## YOUR TASK
From the line with "(462, 323) = (259, 342): none -> purple hat" through the line with "(759, 187) = (548, 405): none", inclusive, return each line of the data below exactly and leave the rest out.

------ SOURCE DATA

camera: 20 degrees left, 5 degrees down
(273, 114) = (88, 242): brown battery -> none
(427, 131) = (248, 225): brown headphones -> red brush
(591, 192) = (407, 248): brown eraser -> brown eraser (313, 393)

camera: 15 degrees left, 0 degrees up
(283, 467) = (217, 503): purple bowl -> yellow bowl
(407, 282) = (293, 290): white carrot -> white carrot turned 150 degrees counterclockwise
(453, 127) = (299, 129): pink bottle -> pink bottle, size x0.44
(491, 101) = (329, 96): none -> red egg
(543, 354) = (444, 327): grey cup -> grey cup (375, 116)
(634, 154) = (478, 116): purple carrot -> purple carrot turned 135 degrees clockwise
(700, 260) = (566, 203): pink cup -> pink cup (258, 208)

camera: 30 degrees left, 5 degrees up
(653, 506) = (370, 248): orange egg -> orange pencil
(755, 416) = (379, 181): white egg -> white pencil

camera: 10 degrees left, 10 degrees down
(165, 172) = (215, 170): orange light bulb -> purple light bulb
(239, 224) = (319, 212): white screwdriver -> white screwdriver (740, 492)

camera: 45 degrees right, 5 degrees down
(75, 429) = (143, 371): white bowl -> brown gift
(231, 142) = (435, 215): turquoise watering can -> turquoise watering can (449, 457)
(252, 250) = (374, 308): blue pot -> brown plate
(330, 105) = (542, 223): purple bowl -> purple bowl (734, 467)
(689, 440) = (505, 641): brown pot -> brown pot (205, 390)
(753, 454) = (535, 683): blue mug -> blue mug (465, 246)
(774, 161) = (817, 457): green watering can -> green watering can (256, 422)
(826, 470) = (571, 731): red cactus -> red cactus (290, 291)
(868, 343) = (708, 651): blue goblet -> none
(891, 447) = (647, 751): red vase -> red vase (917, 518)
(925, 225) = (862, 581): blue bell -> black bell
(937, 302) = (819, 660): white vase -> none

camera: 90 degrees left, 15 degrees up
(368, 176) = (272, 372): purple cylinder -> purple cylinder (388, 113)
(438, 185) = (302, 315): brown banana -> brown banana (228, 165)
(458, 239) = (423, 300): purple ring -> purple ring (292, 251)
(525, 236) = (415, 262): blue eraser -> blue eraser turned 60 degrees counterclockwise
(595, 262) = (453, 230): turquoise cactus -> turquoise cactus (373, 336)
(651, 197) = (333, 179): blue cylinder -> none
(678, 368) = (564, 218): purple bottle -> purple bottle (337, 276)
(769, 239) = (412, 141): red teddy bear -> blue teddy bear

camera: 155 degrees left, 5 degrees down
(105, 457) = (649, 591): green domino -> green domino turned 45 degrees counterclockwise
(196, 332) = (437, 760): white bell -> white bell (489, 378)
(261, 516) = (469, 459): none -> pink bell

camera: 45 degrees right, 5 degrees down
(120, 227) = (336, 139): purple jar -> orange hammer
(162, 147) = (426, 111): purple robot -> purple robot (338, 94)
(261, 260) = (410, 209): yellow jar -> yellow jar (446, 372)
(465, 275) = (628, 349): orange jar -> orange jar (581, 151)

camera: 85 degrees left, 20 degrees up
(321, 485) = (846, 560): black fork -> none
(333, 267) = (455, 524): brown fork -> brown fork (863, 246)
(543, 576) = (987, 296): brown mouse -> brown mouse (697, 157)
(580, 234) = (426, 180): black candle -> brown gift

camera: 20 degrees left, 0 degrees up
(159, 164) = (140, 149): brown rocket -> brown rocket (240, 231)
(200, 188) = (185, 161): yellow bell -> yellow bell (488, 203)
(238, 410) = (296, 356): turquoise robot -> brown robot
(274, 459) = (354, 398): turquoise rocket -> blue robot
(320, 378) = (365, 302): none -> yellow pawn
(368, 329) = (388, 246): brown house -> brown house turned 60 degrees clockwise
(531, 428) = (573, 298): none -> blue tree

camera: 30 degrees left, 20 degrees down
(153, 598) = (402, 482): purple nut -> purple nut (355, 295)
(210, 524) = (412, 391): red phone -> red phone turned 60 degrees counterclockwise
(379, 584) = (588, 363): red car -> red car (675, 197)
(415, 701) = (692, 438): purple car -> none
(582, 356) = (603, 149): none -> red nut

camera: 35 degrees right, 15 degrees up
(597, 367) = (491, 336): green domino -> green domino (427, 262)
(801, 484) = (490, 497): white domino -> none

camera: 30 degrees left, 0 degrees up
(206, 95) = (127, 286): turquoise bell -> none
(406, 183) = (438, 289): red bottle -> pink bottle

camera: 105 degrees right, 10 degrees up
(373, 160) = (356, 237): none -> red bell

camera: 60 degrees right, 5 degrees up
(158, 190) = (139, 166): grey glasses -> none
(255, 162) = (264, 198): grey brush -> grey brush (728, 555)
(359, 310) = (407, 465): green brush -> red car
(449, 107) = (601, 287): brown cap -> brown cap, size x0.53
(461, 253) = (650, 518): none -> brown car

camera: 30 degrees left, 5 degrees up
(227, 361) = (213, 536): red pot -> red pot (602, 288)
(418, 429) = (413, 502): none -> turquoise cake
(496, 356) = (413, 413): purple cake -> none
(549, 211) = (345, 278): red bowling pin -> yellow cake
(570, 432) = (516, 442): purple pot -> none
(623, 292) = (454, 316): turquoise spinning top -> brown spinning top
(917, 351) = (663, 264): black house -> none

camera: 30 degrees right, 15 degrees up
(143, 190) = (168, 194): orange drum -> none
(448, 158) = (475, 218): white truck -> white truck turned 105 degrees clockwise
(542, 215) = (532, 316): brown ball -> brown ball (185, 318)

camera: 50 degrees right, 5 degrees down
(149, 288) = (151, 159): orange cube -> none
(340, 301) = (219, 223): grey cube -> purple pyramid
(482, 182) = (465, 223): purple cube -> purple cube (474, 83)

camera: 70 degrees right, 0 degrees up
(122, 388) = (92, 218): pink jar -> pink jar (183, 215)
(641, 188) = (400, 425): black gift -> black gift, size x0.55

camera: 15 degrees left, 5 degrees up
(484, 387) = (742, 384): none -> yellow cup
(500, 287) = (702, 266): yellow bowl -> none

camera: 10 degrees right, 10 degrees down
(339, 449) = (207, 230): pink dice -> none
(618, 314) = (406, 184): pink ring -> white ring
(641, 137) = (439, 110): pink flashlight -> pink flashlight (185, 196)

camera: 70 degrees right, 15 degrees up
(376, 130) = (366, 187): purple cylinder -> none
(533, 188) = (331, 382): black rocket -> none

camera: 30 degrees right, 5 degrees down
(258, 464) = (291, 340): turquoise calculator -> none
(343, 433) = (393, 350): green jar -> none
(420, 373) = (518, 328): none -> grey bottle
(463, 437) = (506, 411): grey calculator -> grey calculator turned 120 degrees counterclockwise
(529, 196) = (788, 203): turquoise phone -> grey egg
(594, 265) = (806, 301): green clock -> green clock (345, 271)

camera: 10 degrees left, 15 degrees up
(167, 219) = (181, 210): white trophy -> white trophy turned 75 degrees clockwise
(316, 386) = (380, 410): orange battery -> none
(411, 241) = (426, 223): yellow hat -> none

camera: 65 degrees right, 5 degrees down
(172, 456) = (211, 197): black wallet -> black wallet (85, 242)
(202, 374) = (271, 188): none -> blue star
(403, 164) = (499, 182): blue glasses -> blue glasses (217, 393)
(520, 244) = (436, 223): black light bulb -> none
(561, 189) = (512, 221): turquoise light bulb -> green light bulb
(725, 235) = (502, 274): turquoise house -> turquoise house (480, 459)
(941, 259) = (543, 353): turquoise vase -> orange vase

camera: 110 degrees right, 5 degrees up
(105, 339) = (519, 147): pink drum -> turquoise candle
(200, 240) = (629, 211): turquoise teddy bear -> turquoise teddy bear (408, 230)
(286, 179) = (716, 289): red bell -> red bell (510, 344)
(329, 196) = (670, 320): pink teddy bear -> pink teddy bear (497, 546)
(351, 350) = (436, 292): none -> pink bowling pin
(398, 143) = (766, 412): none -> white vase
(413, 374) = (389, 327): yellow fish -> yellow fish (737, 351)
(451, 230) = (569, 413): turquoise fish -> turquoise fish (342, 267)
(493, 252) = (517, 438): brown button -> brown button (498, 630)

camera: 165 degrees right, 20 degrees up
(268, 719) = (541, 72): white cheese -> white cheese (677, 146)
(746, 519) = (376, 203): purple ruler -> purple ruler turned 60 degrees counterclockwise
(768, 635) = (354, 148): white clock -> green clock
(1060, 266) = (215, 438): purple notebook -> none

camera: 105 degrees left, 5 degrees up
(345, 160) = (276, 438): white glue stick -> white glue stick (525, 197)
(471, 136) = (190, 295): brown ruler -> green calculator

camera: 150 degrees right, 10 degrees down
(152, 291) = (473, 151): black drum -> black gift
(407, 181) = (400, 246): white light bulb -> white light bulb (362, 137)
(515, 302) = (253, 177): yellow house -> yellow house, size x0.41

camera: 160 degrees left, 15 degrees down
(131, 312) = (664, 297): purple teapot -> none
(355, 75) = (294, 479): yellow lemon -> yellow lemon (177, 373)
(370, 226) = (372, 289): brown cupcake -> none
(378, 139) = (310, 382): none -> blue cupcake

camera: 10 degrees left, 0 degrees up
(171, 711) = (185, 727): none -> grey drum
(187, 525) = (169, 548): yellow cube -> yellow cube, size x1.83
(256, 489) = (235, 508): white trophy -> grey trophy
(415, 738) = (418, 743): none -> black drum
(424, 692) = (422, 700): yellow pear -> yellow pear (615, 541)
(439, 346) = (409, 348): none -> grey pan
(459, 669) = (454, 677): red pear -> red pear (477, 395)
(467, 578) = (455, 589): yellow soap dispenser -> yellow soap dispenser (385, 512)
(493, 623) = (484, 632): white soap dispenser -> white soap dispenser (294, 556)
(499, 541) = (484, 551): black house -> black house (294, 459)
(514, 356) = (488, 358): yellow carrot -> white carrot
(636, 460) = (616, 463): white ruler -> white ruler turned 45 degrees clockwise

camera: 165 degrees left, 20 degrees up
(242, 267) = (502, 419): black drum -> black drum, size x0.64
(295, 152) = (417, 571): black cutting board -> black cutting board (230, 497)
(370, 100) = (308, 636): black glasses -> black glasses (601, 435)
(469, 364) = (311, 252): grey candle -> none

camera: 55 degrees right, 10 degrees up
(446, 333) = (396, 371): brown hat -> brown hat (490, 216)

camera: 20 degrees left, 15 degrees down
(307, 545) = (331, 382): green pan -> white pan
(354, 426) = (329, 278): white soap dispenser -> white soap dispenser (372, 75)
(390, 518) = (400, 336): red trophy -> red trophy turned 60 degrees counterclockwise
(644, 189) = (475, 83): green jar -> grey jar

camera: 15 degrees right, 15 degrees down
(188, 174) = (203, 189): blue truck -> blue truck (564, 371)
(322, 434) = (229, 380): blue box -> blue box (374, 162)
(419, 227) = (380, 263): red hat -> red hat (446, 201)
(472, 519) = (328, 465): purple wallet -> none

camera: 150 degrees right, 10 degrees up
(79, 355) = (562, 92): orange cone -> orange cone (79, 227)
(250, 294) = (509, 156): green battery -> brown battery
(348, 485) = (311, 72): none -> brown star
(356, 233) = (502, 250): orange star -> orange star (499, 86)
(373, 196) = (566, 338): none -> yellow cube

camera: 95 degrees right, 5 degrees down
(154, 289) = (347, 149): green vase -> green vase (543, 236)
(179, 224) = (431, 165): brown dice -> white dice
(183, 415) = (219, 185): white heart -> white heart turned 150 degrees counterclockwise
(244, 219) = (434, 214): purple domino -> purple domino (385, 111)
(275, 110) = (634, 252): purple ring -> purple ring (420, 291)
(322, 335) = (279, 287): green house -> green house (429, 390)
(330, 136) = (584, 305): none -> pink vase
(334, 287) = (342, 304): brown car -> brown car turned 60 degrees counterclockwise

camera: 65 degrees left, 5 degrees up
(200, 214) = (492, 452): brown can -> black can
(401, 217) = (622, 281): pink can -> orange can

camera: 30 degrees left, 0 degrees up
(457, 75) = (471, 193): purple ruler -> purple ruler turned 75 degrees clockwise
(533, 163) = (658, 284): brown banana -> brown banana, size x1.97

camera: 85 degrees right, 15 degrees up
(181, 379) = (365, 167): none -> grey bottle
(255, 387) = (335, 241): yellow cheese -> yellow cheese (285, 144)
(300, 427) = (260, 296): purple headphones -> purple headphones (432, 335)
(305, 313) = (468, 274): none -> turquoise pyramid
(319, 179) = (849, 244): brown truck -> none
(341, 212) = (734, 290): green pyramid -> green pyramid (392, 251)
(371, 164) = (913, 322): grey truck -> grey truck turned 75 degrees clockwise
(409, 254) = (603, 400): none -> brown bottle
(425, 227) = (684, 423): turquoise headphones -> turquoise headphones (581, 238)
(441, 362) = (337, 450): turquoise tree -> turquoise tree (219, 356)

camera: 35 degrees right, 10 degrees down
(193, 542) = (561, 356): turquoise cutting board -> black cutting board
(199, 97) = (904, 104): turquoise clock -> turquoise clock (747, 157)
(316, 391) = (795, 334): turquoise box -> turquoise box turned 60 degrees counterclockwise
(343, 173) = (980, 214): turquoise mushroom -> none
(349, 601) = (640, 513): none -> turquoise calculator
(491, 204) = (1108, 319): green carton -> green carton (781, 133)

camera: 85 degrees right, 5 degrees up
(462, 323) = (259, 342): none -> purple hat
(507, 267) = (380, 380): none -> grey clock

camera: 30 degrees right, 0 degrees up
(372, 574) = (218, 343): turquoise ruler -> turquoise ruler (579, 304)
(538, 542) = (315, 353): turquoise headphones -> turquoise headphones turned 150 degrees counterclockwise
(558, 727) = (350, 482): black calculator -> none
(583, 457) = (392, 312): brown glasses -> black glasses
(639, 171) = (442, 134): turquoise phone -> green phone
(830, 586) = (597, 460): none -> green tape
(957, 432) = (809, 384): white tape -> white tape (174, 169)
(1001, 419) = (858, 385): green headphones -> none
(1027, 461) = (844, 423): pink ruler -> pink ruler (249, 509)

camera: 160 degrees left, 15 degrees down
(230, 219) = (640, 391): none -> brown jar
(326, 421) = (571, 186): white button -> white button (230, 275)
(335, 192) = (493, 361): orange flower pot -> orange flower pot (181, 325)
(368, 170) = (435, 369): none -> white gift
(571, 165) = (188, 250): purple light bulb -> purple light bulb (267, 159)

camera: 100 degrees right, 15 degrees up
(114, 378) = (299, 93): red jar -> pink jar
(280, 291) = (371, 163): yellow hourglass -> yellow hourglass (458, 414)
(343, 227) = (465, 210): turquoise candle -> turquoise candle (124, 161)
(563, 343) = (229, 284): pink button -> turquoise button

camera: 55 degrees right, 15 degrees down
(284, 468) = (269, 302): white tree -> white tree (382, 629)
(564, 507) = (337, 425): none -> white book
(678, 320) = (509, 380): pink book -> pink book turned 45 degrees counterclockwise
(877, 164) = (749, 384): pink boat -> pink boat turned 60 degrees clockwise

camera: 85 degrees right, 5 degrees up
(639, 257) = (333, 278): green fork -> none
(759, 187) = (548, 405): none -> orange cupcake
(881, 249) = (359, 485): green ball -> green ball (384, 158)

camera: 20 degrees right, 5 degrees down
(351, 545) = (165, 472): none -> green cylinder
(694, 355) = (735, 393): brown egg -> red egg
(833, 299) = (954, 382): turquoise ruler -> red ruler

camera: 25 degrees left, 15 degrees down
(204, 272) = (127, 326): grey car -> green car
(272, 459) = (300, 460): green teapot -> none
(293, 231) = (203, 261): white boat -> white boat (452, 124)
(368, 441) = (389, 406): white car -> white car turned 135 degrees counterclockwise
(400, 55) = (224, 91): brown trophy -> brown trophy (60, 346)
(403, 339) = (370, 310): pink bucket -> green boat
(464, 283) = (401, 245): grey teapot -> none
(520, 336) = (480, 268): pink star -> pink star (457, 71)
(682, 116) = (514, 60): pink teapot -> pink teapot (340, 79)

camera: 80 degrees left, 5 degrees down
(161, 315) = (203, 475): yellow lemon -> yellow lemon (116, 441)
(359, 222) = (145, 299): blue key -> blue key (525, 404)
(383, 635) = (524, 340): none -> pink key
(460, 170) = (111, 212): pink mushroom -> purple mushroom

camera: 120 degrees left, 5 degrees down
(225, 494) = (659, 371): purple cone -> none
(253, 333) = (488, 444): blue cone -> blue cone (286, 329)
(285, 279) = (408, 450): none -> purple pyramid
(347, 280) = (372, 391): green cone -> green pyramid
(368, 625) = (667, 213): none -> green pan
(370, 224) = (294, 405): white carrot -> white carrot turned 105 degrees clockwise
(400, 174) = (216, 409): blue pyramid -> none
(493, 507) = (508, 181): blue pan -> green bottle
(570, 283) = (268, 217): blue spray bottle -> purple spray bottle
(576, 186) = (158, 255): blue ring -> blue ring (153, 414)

------------

## SOLUTION TO THE EXERCISE
(462, 323) = (259, 342): none -> purple hat
(507, 267) = (380, 380): none -> grey clock

camera: 30 degrees right, 0 degrees up
(372, 574) = (218, 343): turquoise ruler -> turquoise ruler (579, 304)
(538, 542) = (315, 353): turquoise headphones -> turquoise headphones turned 150 degrees counterclockwise
(558, 727) = (350, 482): black calculator -> none
(583, 457) = (392, 312): brown glasses -> black glasses
(639, 171) = (442, 134): turquoise phone -> green phone
(830, 586) = (597, 460): none -> green tape
(957, 432) = (809, 384): white tape -> white tape (174, 169)
(1001, 419) = (858, 385): green headphones -> none
(1027, 461) = (844, 423): pink ruler -> pink ruler (249, 509)

camera: 160 degrees left, 15 degrees down
(230, 219) = (640, 391): none -> brown jar
(326, 421) = (571, 186): white button -> white button (230, 275)
(335, 192) = (493, 361): orange flower pot -> orange flower pot (181, 325)
(368, 170) = (435, 369): none -> white gift
(571, 165) = (188, 250): purple light bulb -> purple light bulb (267, 159)

camera: 100 degrees right, 15 degrees up
(114, 378) = (299, 93): red jar -> pink jar
(280, 291) = (371, 163): yellow hourglass -> yellow hourglass (458, 414)
(343, 227) = (465, 210): turquoise candle -> turquoise candle (124, 161)
(563, 343) = (229, 284): pink button -> turquoise button

camera: 55 degrees right, 15 degrees down
(284, 468) = (269, 302): white tree -> white tree (382, 629)
(564, 507) = (337, 425): none -> white book
(678, 320) = (509, 380): pink book -> pink book turned 45 degrees counterclockwise
(877, 164) = (749, 384): pink boat -> pink boat turned 60 degrees clockwise

camera: 85 degrees right, 5 degrees up
(639, 257) = (333, 278): green fork -> none
(759, 187) = (548, 405): none -> orange cupcake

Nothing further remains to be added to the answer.